## EXERCISE DIRECTIONS:
Go through the data and copy each line where the string "degrees" appears.

BEGIN EXTRACTED RECORDS

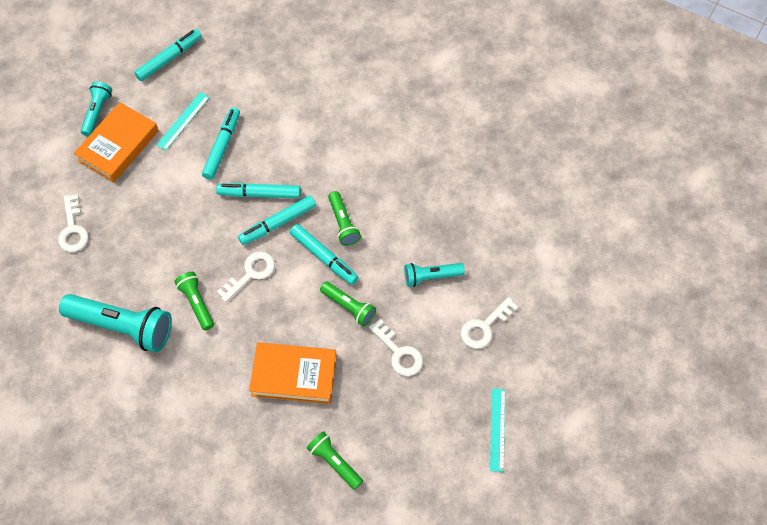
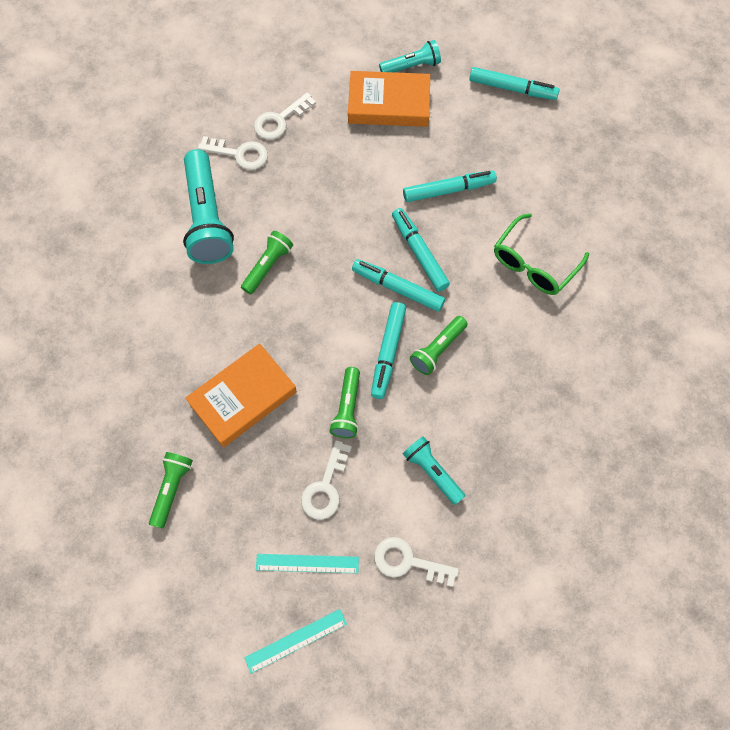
camera: 60 degrees right, 5 degrees up
(183, 121) = (453, 140): turquoise ruler -> turquoise ruler (307, 563)
(251, 273) = (328, 295): white key -> white key (240, 154)
(294, 375) = (243, 398): orange book -> orange book turned 75 degrees clockwise
(319, 126) = (534, 263): none -> green glasses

END EXTRACTED RECORDS

## ANSWER AREA:
camera: 60 degrees right, 5 degrees up
(294, 375) = (243, 398): orange book -> orange book turned 75 degrees clockwise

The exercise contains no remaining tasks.